===== Supplied material
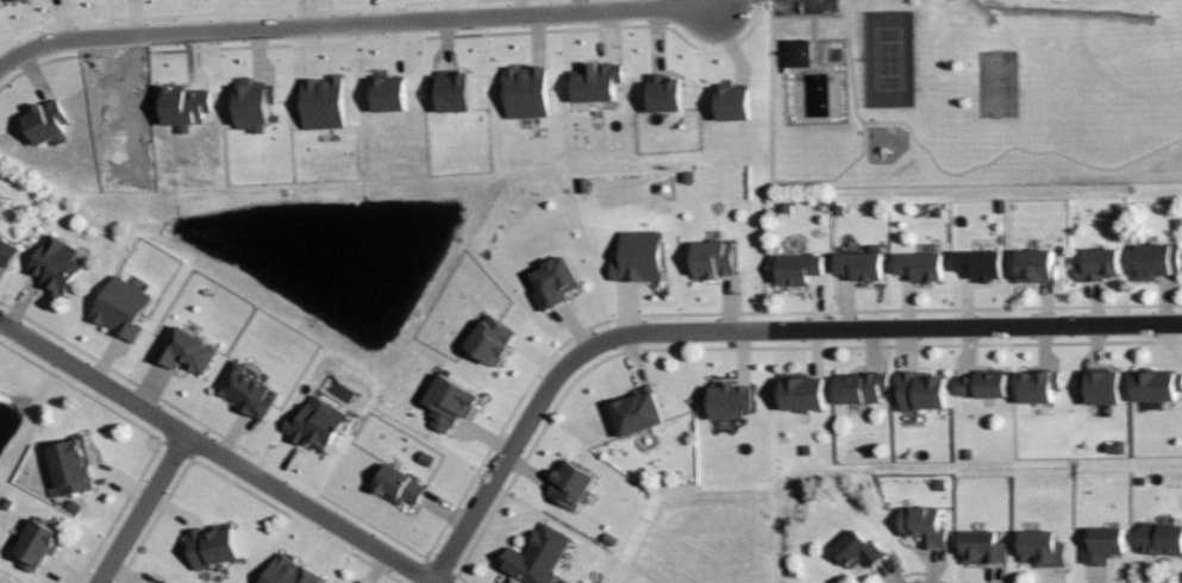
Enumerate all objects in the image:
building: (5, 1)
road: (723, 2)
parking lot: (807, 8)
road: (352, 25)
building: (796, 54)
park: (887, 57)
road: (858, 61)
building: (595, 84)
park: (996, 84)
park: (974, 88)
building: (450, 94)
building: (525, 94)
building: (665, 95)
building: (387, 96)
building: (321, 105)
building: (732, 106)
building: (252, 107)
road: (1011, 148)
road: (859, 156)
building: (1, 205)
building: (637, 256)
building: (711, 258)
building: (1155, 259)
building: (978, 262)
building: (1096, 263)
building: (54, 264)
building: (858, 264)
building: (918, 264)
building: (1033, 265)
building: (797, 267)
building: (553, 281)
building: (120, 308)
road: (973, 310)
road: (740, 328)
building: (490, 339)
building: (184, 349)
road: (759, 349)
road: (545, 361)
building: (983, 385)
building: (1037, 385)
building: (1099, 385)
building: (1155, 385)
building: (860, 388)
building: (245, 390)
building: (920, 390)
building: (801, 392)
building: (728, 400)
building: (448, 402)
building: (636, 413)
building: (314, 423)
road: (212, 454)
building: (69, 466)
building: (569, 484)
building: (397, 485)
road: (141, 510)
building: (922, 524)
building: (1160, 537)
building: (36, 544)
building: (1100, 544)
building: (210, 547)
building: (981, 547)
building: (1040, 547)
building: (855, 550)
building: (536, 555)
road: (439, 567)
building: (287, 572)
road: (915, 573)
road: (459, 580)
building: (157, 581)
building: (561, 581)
==========
What the exercise asks:
Please reproduce the records above exactly and leave any picture behind.

Problem solution:
Enumerate all objects in the image:
building: (5, 1)
road: (723, 2)
parking lot: (807, 8)
road: (352, 25)
building: (796, 54)
park: (887, 57)
road: (858, 61)
building: (595, 84)
park: (996, 84)
park: (974, 88)
building: (450, 94)
building: (525, 94)
building: (665, 95)
building: (387, 96)
building: (321, 105)
building: (732, 106)
building: (252, 107)
road: (1011, 148)
road: (859, 156)
building: (1, 205)
building: (637, 256)
building: (711, 258)
building: (1155, 259)
building: (978, 262)
building: (1096, 263)
building: (54, 264)
building: (858, 264)
building: (918, 264)
building: (1033, 265)
building: (797, 267)
building: (553, 281)
building: (120, 308)
road: (973, 310)
road: (740, 328)
building: (490, 339)
building: (184, 349)
road: (759, 349)
road: (545, 361)
building: (983, 385)
building: (1037, 385)
building: (1099, 385)
building: (1155, 385)
building: (860, 388)
building: (245, 390)
building: (920, 390)
building: (801, 392)
building: (728, 400)
building: (448, 402)
building: (636, 413)
building: (314, 423)
road: (212, 454)
building: (69, 466)
building: (569, 484)
building: (397, 485)
road: (141, 510)
building: (922, 524)
building: (1160, 537)
building: (36, 544)
building: (1100, 544)
building: (210, 547)
building: (981, 547)
building: (1040, 547)
building: (855, 550)
building: (536, 555)
road: (439, 567)
building: (287, 572)
road: (915, 573)
road: (459, 580)
building: (157, 581)
building: (561, 581)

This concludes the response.